START RECORDS SHOWN

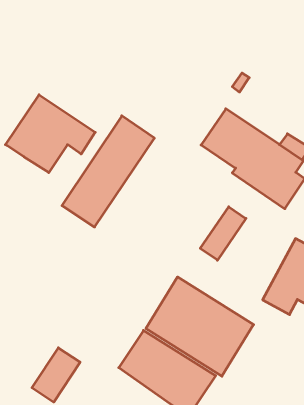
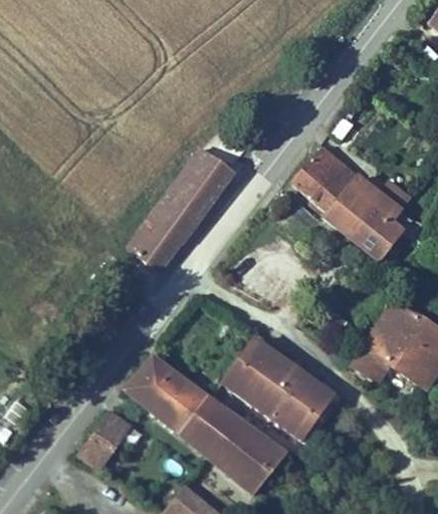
building: [5,95,95,173] -> none
building: [200,207,246,260] -> none
building: none -> [123,353,210,435]

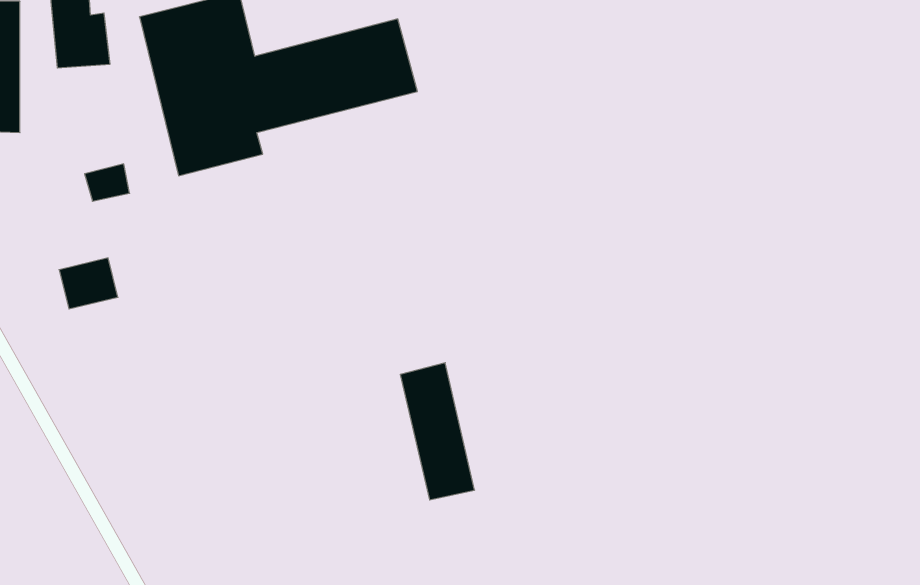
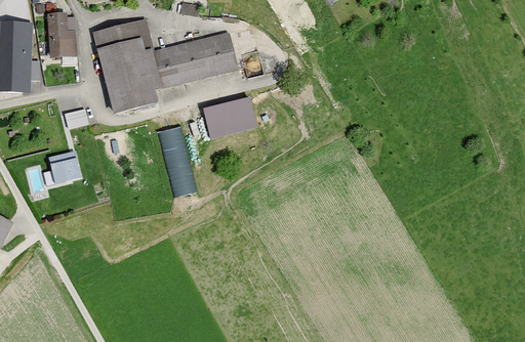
building: none -> [203,95,256,137]
building: [400,363,475,500] -> [159,121,198,193]

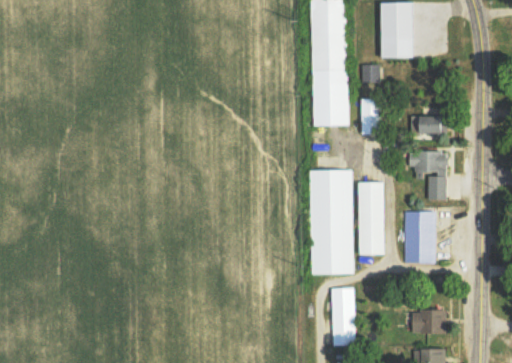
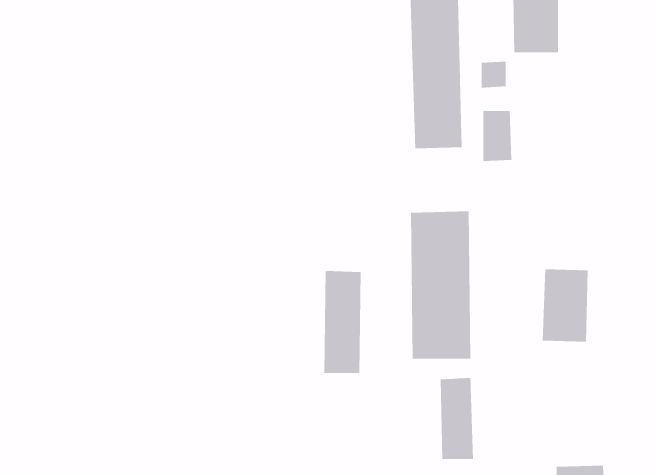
building: [411,115,448,135] -> none
building: [410,151,448,199] -> none
building: [359,181,386,254] -> [323,270,362,374]
building: [413,310,447,333] -> none

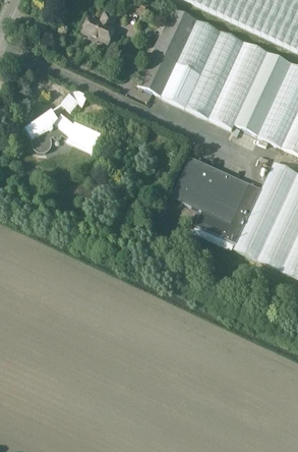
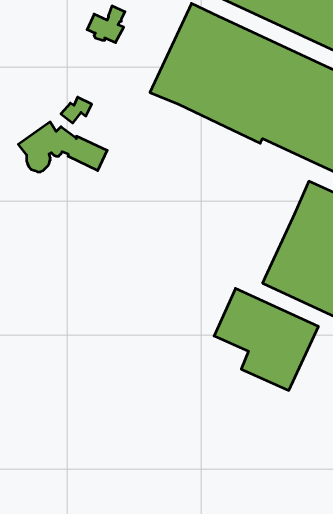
building: [173,157,262,244] -> [214,288,318,390]

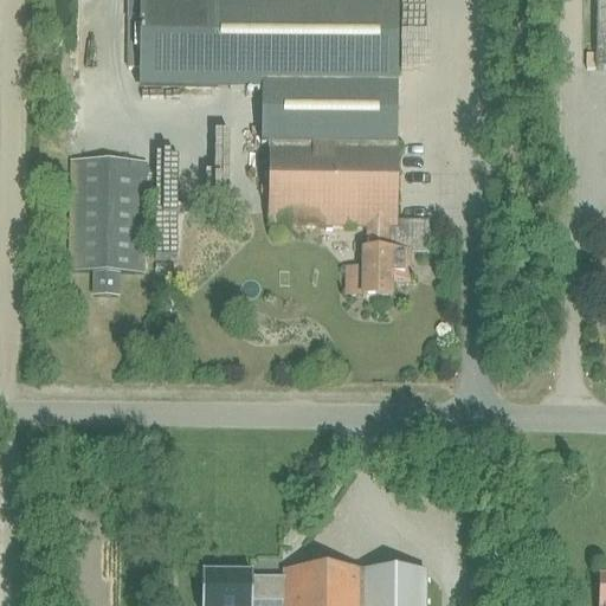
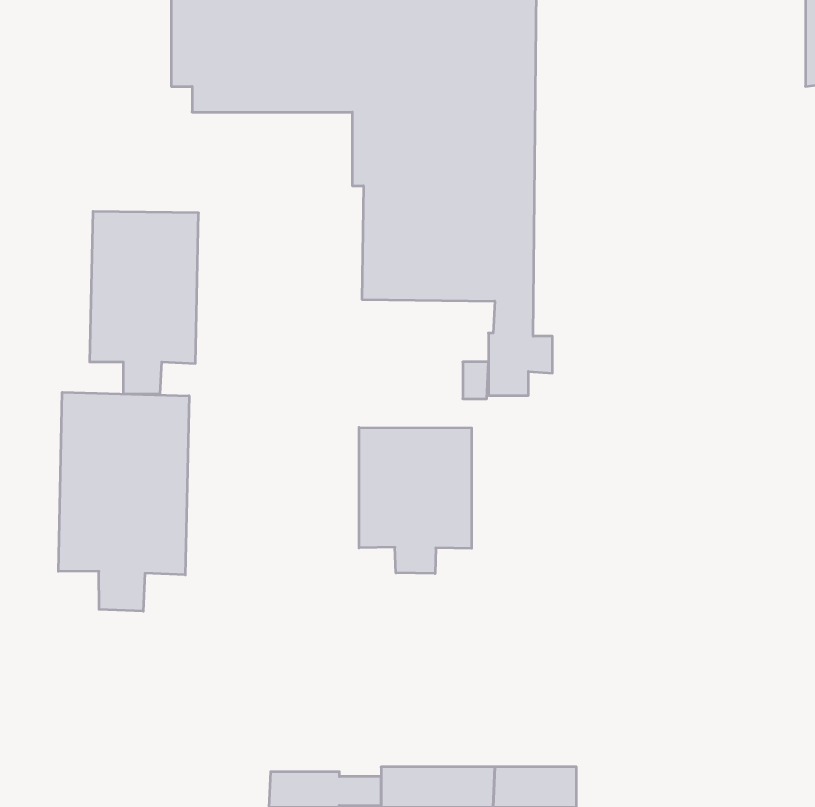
building: none -> [58,392,189,611]
building: none -> [359,427,472,574]

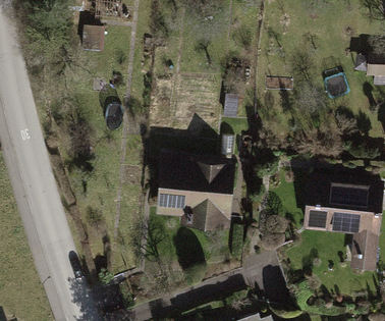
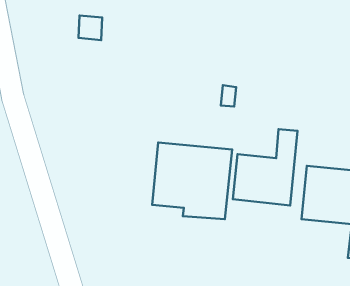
building: none -> [233,129,298,205]

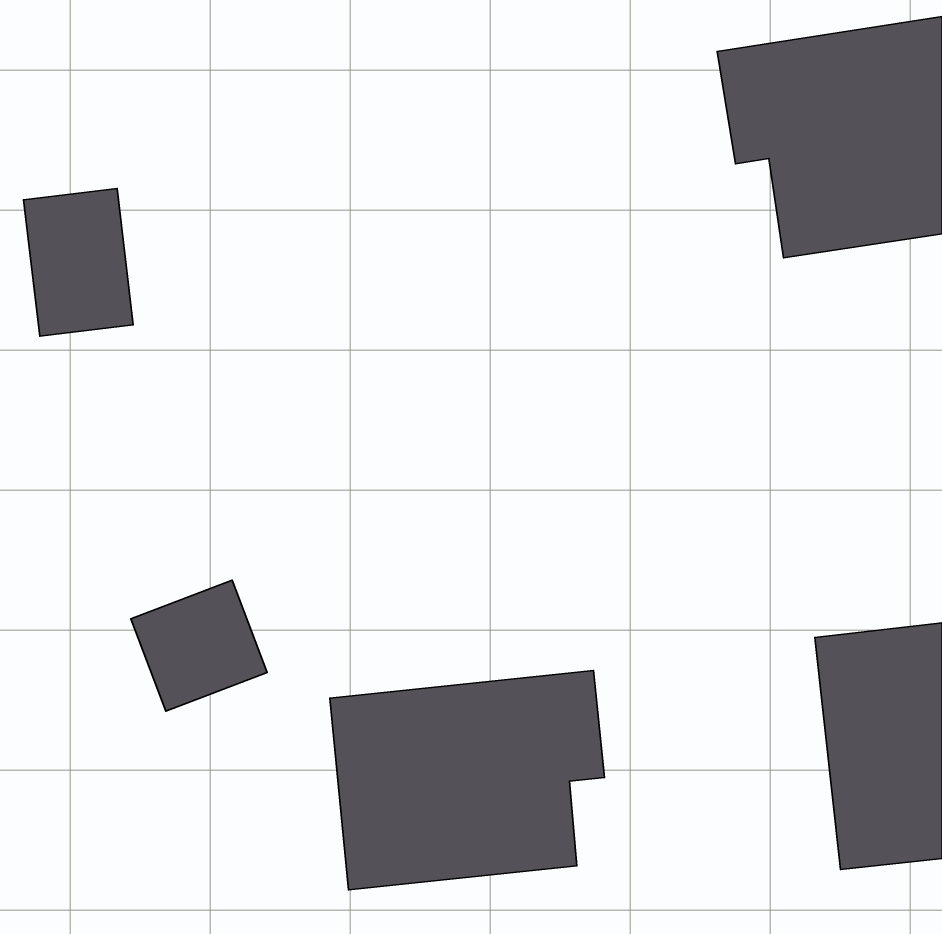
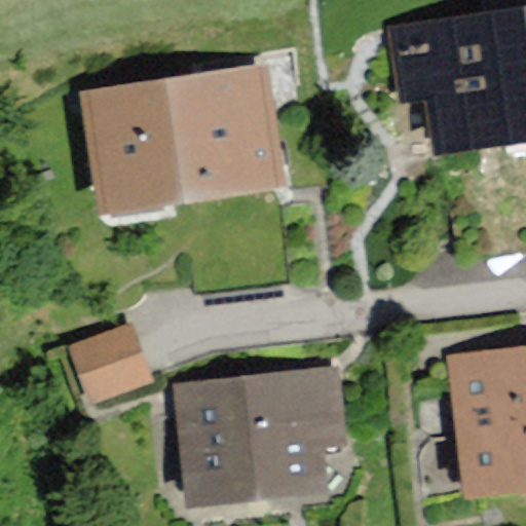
building: none -> [92,75,276,194]
building: [24,188,133,336] -> none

END RECORDS SHOWN

EXERCISE GOAL>
I would like an exact copy of the lines from the one holding "building: [400,363,475,500] ->" through the last line of the entries above, with the pictures left out.

RESULT OF THIS EXERCISE>
building: [400,363,475,500] -> [159,121,198,193]

building: [411,115,448,135] -> none
building: [410,151,448,199] -> none
building: [359,181,386,254] -> [323,270,362,374]
building: [413,310,447,333] -> none

building: [173,157,262,244] -> [214,288,318,390]

building: none -> [58,392,189,611]
building: none -> [359,427,472,574]

building: none -> [233,129,298,205]

building: none -> [92,75,276,194]
building: [24,188,133,336] -> none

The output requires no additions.